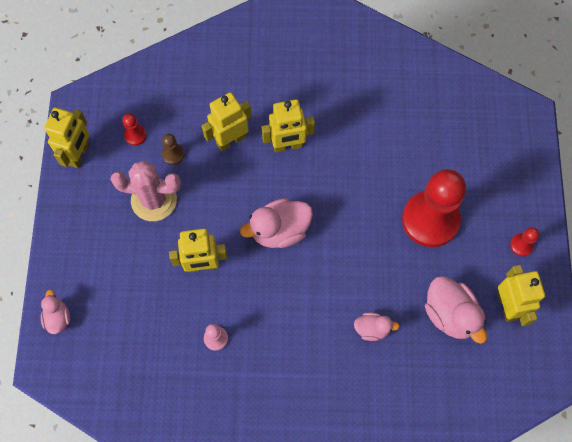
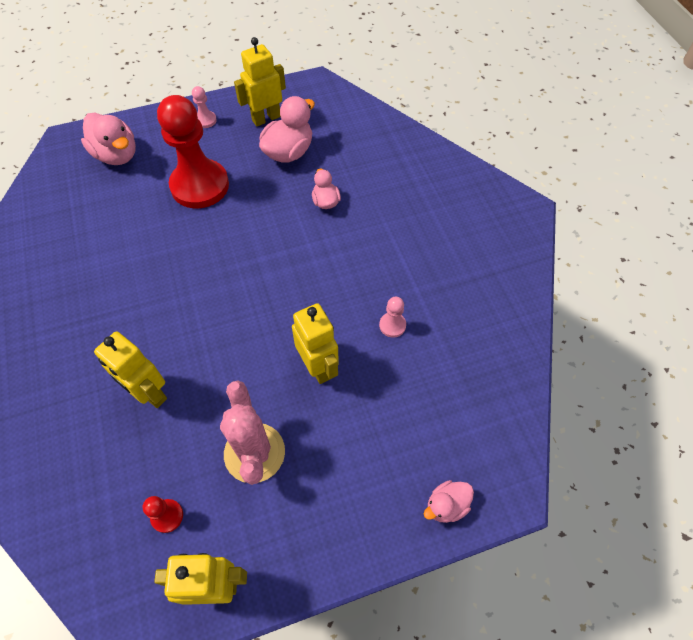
camera: 110 degrees left, 10 degrees down
(173, 154) = (185, 454): brown pawn -> none
(279, 230) = (251, 305): pink duck -> pink duck (117, 155)
(287, 145) = (144, 330): yellow robot -> none
(521, 245) = (205, 120): red pawn -> pink pawn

──────────

Report the number of lines in the listing that include the string "pink"; give nothing but the number.

2